Exercise details
Would you return the listing exactly as written, apart from its pictures?
──────── Available data ────────
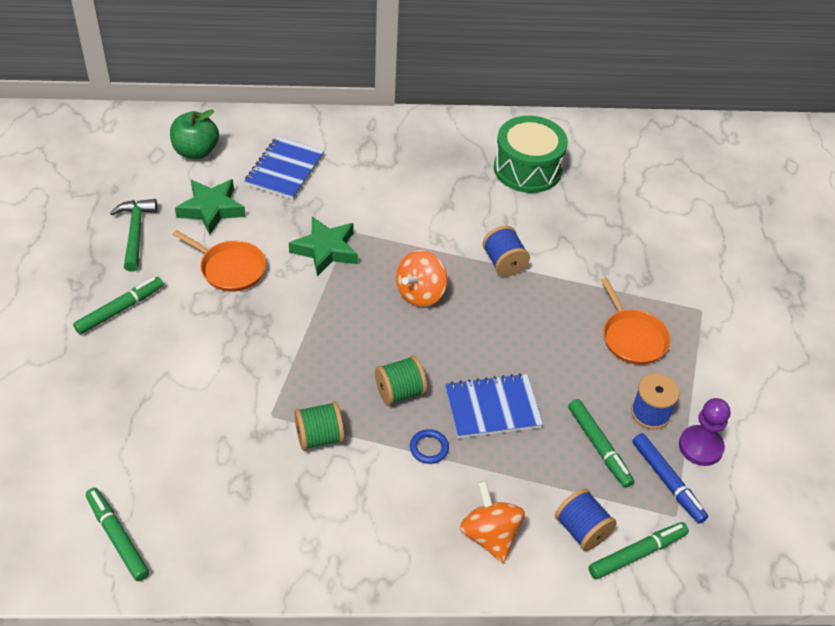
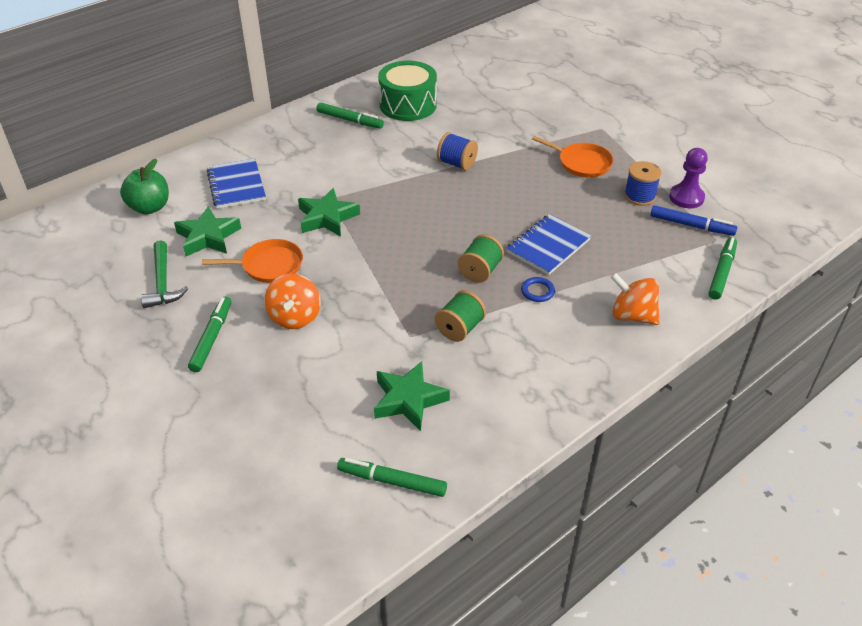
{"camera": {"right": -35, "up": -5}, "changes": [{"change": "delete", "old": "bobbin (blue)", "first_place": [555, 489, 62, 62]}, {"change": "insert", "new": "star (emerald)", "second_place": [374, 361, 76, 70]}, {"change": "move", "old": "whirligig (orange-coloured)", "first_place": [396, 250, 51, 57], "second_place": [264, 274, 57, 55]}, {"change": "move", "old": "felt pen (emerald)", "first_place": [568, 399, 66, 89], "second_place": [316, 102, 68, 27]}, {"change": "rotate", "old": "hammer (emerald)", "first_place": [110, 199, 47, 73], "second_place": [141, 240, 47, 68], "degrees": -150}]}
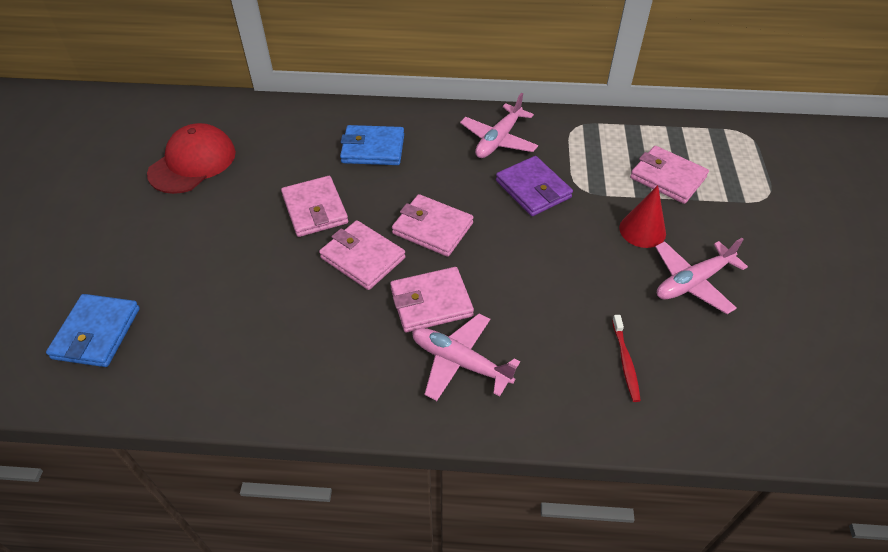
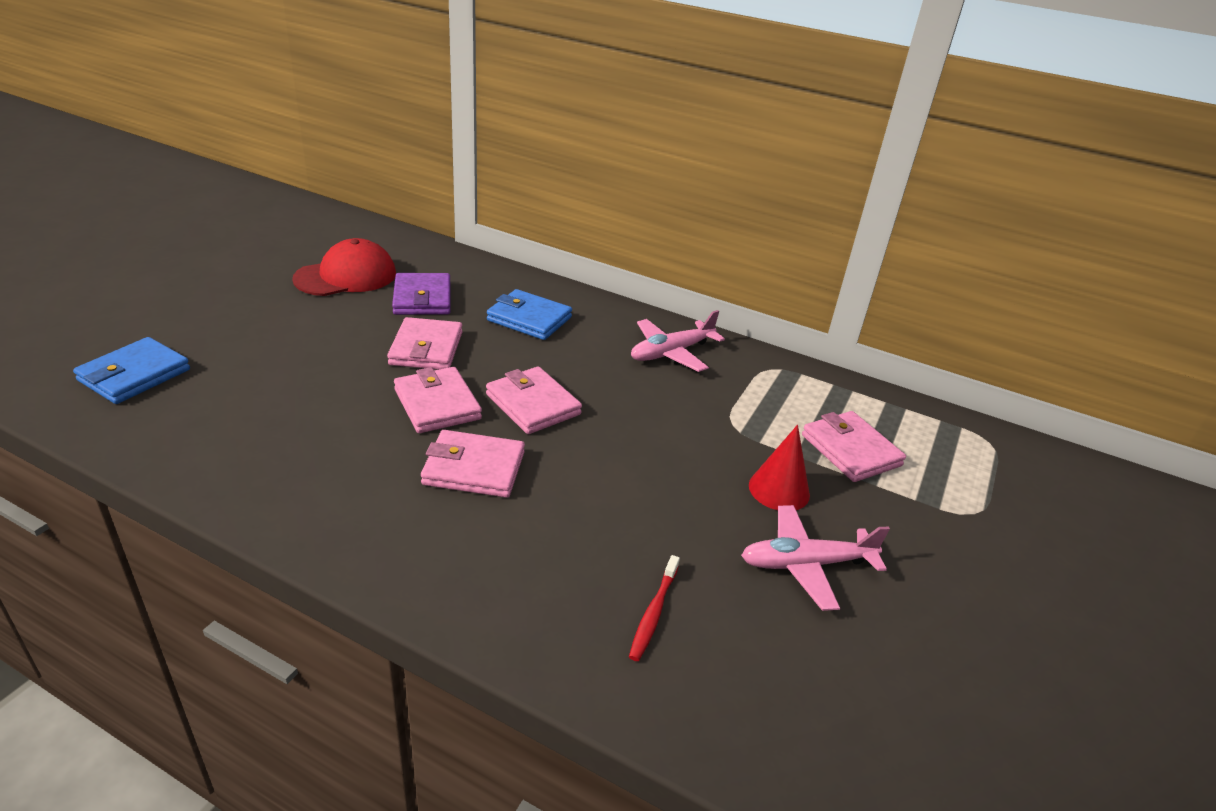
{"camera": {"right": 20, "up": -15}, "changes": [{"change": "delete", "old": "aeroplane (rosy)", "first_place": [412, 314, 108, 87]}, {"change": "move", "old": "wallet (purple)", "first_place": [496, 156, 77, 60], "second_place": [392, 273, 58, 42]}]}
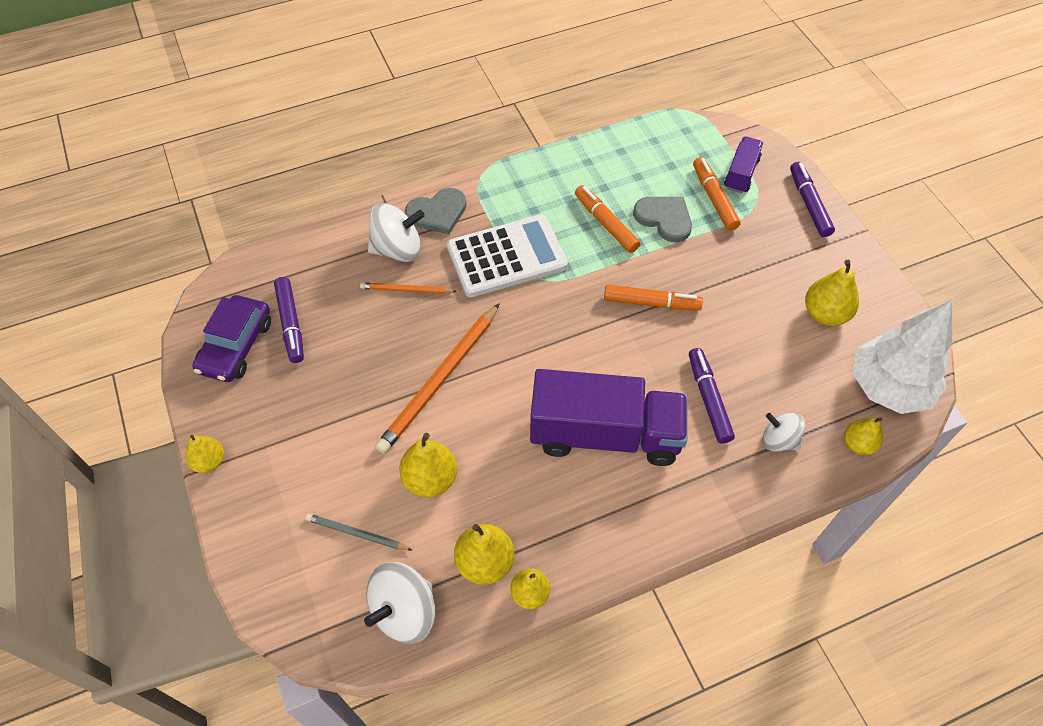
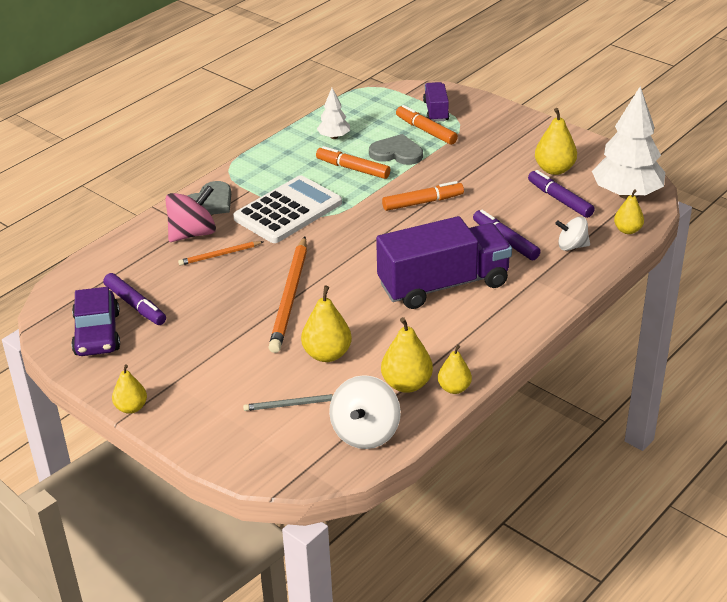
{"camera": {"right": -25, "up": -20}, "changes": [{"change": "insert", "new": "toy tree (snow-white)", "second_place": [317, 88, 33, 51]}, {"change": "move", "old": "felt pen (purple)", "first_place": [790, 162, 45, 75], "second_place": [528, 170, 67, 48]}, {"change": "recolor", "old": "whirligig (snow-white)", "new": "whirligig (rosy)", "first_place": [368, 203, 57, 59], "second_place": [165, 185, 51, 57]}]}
────────
Output for this exercise
{"camera": {"right": -35, "up": -5}, "changes": [{"change": "delete", "old": "bobbin (blue)", "first_place": [555, 489, 62, 62]}, {"change": "insert", "new": "star (emerald)", "second_place": [374, 361, 76, 70]}, {"change": "move", "old": "whirligig (orange-coloured)", "first_place": [396, 250, 51, 57], "second_place": [264, 274, 57, 55]}, {"change": "move", "old": "felt pen (emerald)", "first_place": [568, 399, 66, 89], "second_place": [316, 102, 68, 27]}, {"change": "rotate", "old": "hammer (emerald)", "first_place": [110, 199, 47, 73], "second_place": [141, 240, 47, 68], "degrees": -150}]}
{"camera": {"right": 20, "up": -15}, "changes": [{"change": "delete", "old": "aeroplane (rosy)", "first_place": [412, 314, 108, 87]}, {"change": "move", "old": "wallet (purple)", "first_place": [496, 156, 77, 60], "second_place": [392, 273, 58, 42]}]}
{"camera": {"right": -25, "up": -20}, "changes": [{"change": "insert", "new": "toy tree (snow-white)", "second_place": [317, 88, 33, 51]}, {"change": "move", "old": "felt pen (purple)", "first_place": [790, 162, 45, 75], "second_place": [528, 170, 67, 48]}, {"change": "recolor", "old": "whirligig (snow-white)", "new": "whirligig (rosy)", "first_place": [368, 203, 57, 59], "second_place": [165, 185, 51, 57]}]}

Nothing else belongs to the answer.